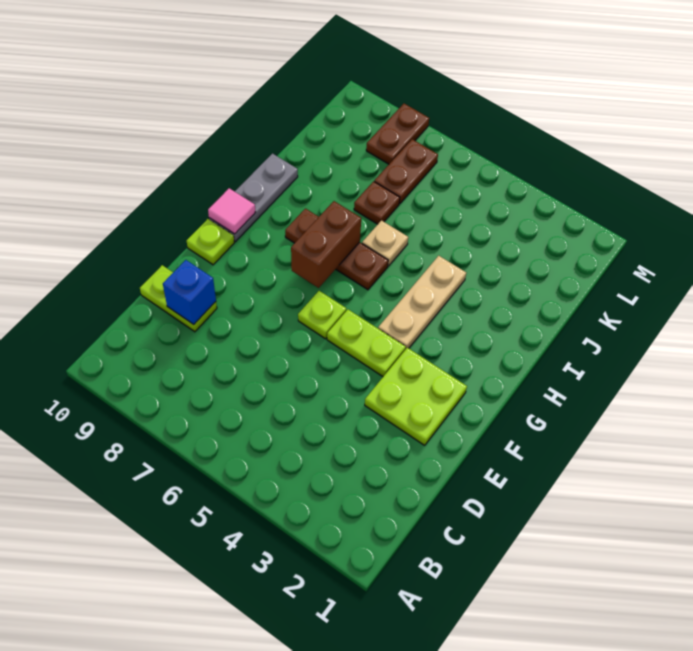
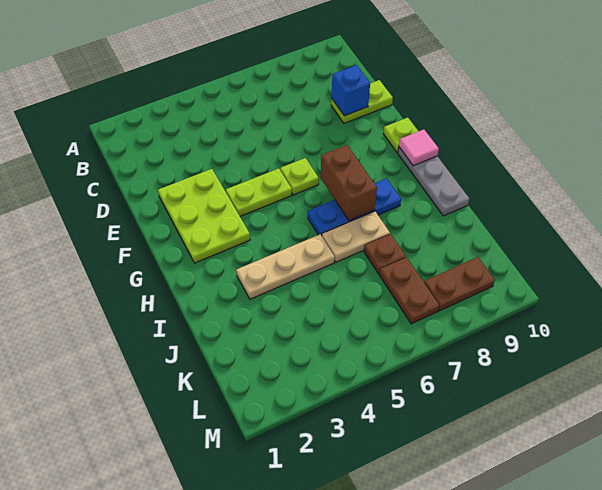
lime plate E2:F3 level 1 -> lime plate E2:G3 level 1
tan plate G4:I4 level 1 -> tan plate I3:I5 level 1
brown plate H6:H8 level 1 -> blue plate H6:H8 level 1
tan plate I6 level 1 -> tan plate I6:I7 level 1
brown plate L8:M8 level 1 -> brown plate L8:L9 level 1

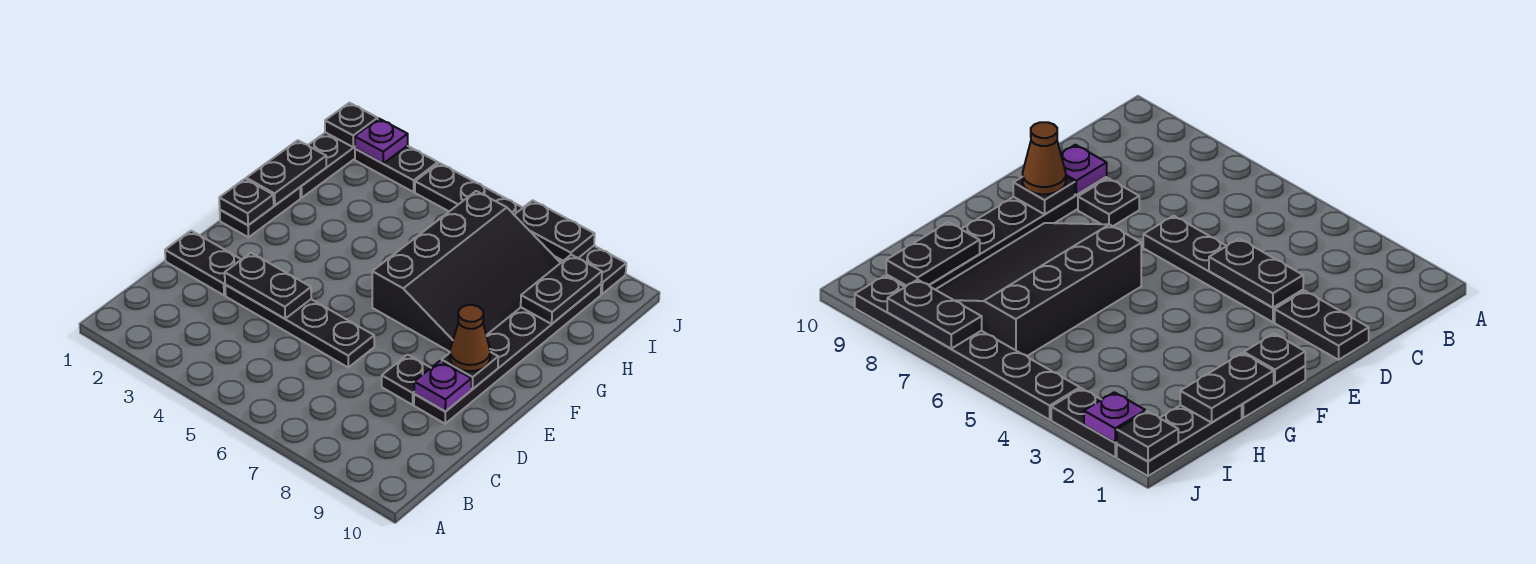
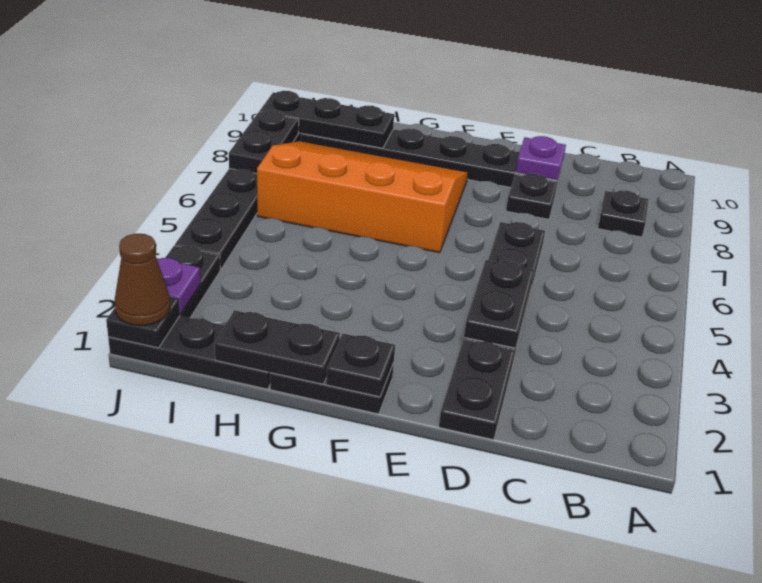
black plate E9 level 2 -> black plate B8 level 1
brown cone E9 level 3 -> brown cone J1 level 3
black slope F6:I8 level 1 top 6 -> orange slope F6:I8 level 1 top 6
black plate H9:I9 level 2 -> black plate H9:J9 level 2

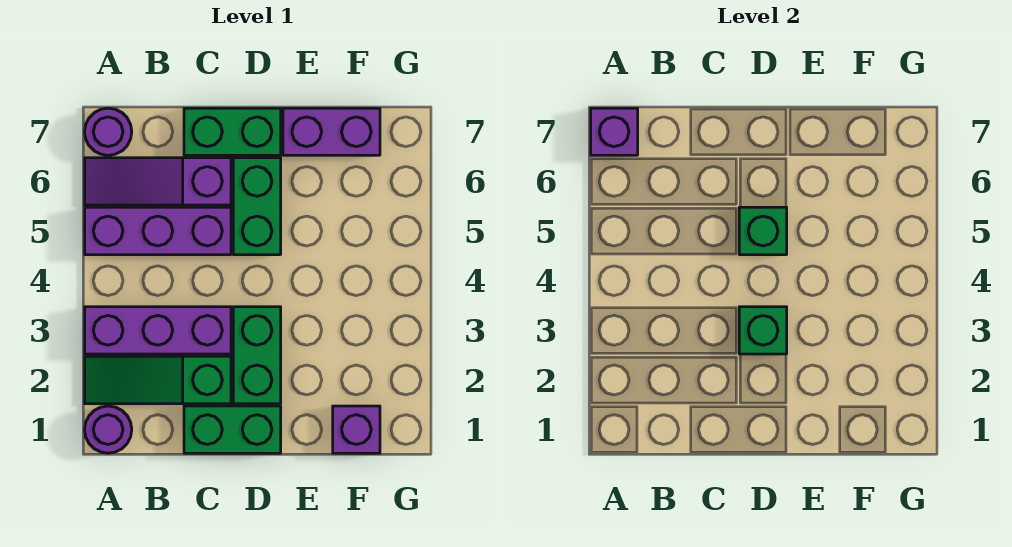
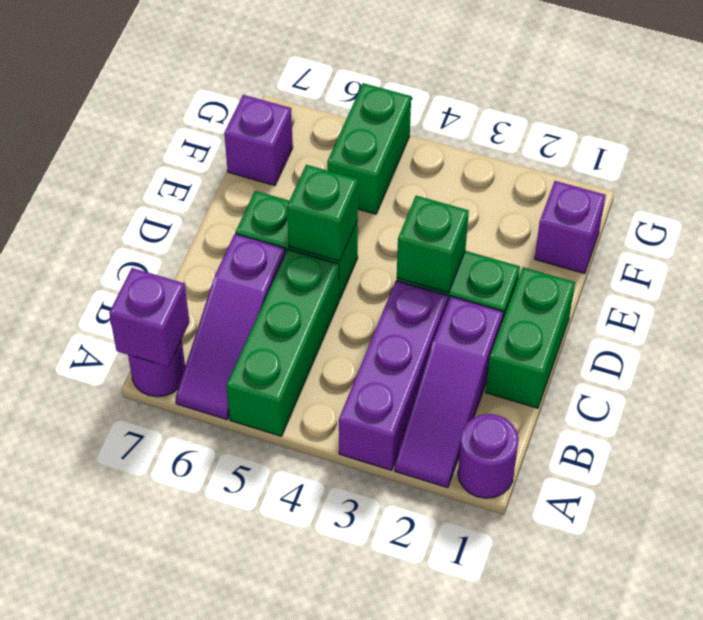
green slope A2:C2 level 1 top C -> purple slope A2:C2 level 1 top C
purple brick A5:C5 level 1 -> green brick A5:C5 level 1
green brick C7:D7 level 1 -> green brick F5:G5 level 1
purple brick E7:F7 level 1 -> purple brick F7 level 1

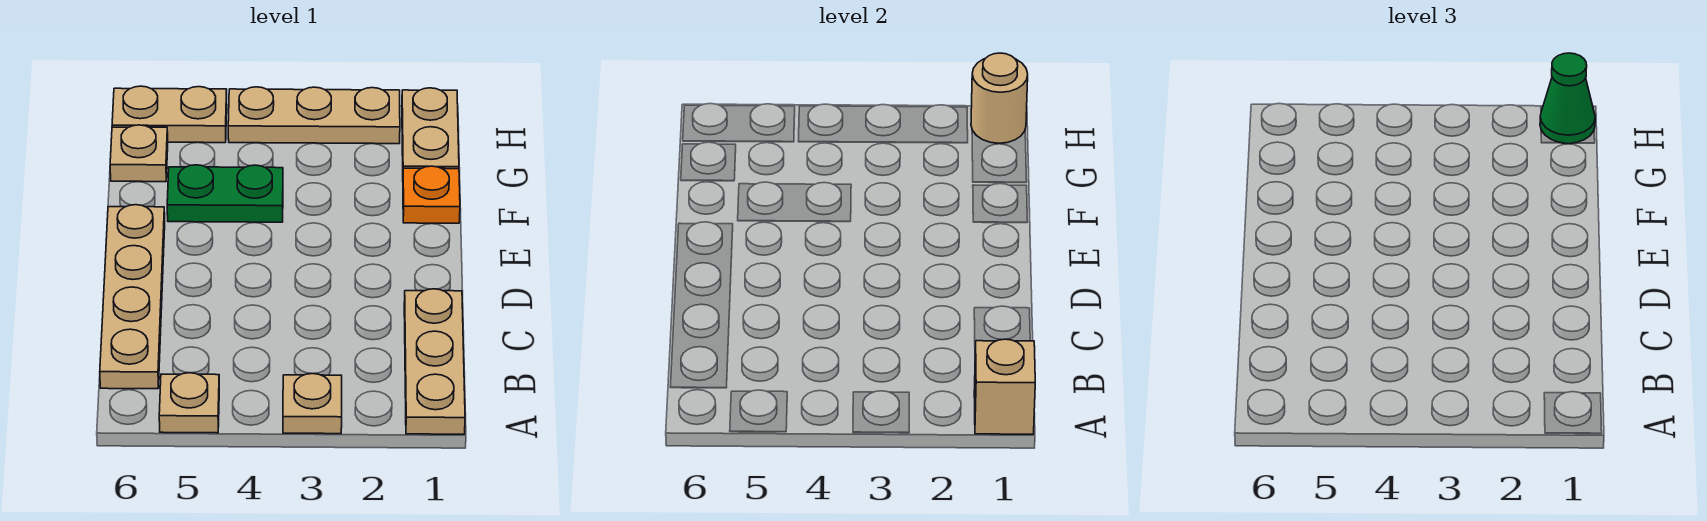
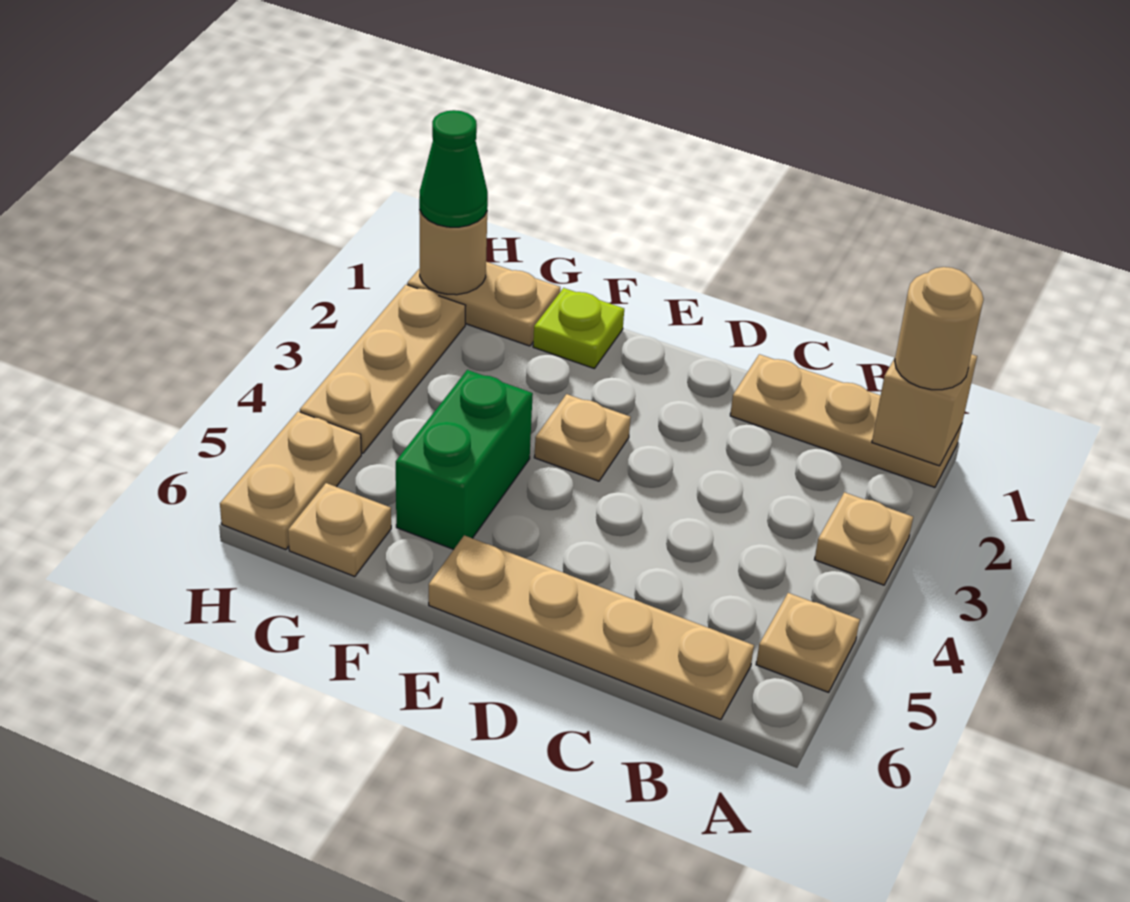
none -> tan round brick A1 level 3
none -> tan plate E3 level 1
orange plate F1 level 1 -> lime plate F1 level 1
green plate F4:F5 level 1 -> green brick F4:F5 level 1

· · ·

**Problem to solve**
The result should be the same data as above, line for line, with the pictures gone.

**Solution to this exercise**
lime plate E2:F3 level 1 -> lime plate E2:G3 level 1
tan plate G4:I4 level 1 -> tan plate I3:I5 level 1
brown plate H6:H8 level 1 -> blue plate H6:H8 level 1
tan plate I6 level 1 -> tan plate I6:I7 level 1
brown plate L8:M8 level 1 -> brown plate L8:L9 level 1

black plate E9 level 2 -> black plate B8 level 1
brown cone E9 level 3 -> brown cone J1 level 3
black slope F6:I8 level 1 top 6 -> orange slope F6:I8 level 1 top 6
black plate H9:I9 level 2 -> black plate H9:J9 level 2

green slope A2:C2 level 1 top C -> purple slope A2:C2 level 1 top C
purple brick A5:C5 level 1 -> green brick A5:C5 level 1
green brick C7:D7 level 1 -> green brick F5:G5 level 1
purple brick E7:F7 level 1 -> purple brick F7 level 1

none -> tan round brick A1 level 3
none -> tan plate E3 level 1
orange plate F1 level 1 -> lime plate F1 level 1
green plate F4:F5 level 1 -> green brick F4:F5 level 1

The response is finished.